PROVIDED MATERIAL:
+-------+

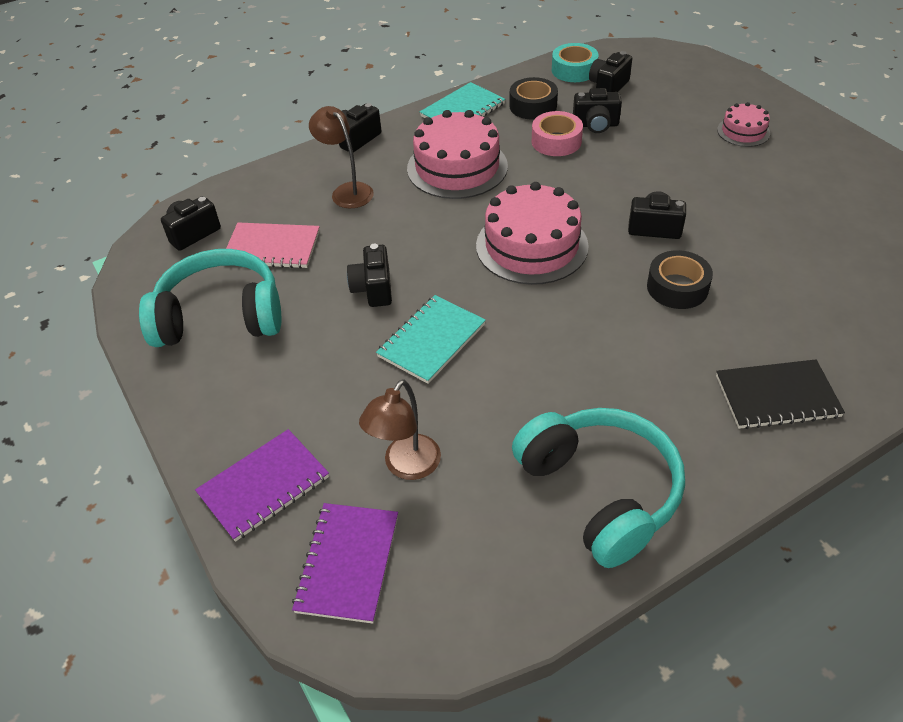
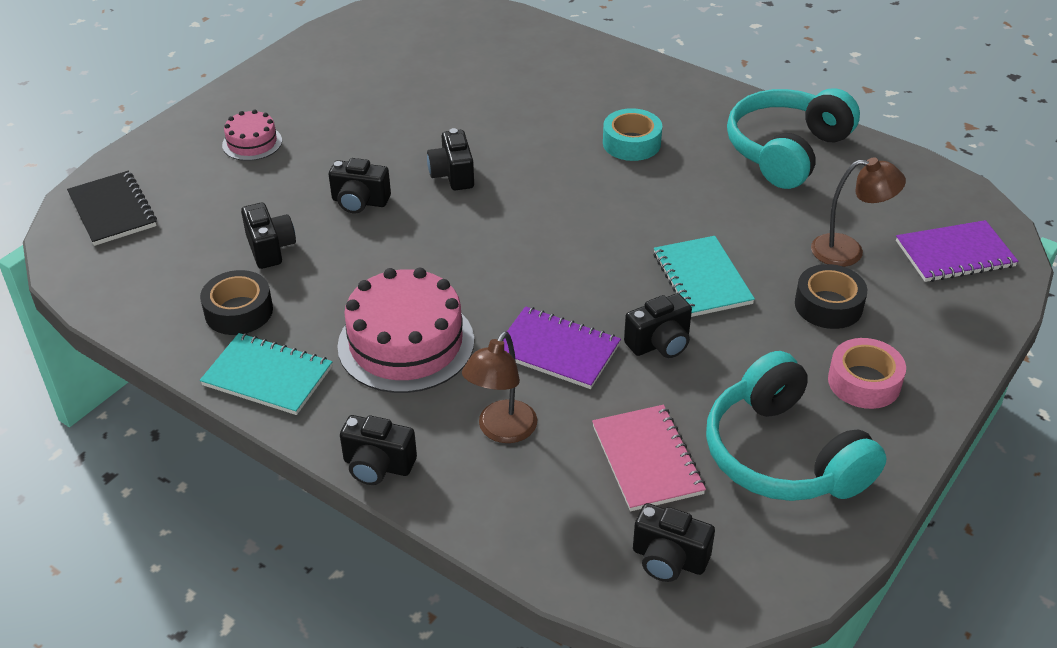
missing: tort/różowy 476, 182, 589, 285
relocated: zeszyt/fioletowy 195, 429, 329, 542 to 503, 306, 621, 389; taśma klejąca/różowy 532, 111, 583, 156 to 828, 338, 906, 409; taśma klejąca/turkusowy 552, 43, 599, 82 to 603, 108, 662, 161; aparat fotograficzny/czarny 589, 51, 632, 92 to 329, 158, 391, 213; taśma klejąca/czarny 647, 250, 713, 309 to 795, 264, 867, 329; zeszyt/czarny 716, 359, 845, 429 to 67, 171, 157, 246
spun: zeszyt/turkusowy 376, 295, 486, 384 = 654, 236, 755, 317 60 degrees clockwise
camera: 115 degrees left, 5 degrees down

+-------+

THE PROBLEM: Copy out exactly the lines that run from the one holding "relocated: zeszyt/fioletowy 195, 429, 329, 542" through the end of the data above.

RESULT OF THIS TASK:
relocated: zeszyt/fioletowy 195, 429, 329, 542 to 503, 306, 621, 389; taśma klejąca/różowy 532, 111, 583, 156 to 828, 338, 906, 409; taśma klejąca/turkusowy 552, 43, 599, 82 to 603, 108, 662, 161; aparat fotograficzny/czarny 589, 51, 632, 92 to 329, 158, 391, 213; taśma klejąca/czarny 647, 250, 713, 309 to 795, 264, 867, 329; zeszyt/czarny 716, 359, 845, 429 to 67, 171, 157, 246
spun: zeszyt/turkusowy 376, 295, 486, 384 = 654, 236, 755, 317 60 degrees clockwise
camera: 115 degrees left, 5 degrees down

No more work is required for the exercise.